YOUR ASSIGNMENT
Repeat the data word for word, excluding every picture.

TASK MATERIAL
· · ·
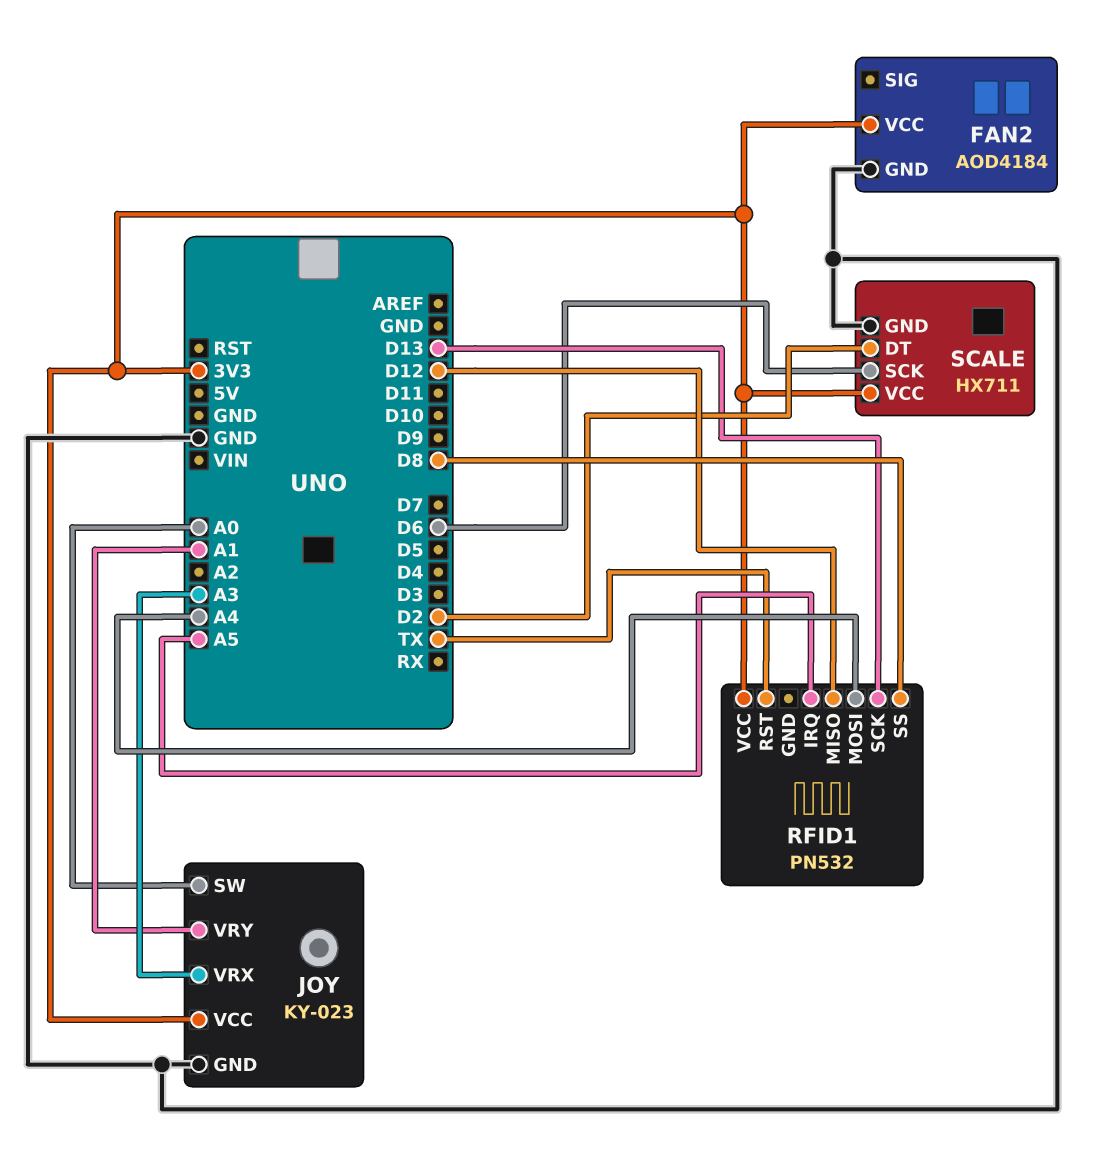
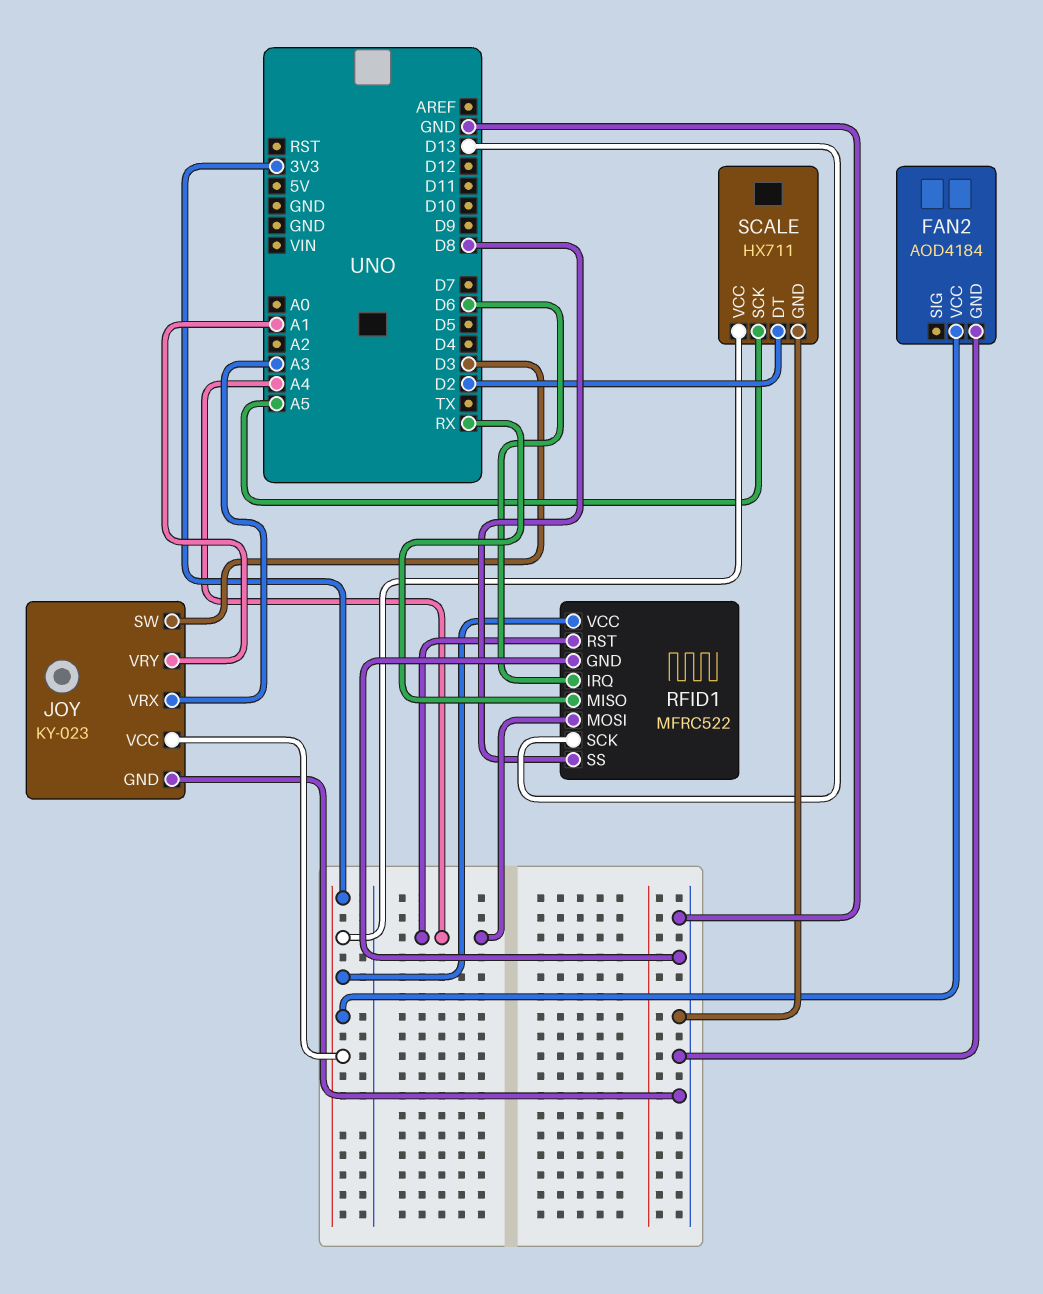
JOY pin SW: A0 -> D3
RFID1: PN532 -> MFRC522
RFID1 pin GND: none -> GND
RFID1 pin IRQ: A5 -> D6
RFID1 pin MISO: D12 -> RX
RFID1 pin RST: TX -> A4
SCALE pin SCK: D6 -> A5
· · ·
YOUR RESPONSE
JOY pin SW: A0 -> D3
RFID1: PN532 -> MFRC522
RFID1 pin GND: none -> GND
RFID1 pin IRQ: A5 -> D6
RFID1 pin MISO: D12 -> RX
RFID1 pin RST: TX -> A4
SCALE pin SCK: D6 -> A5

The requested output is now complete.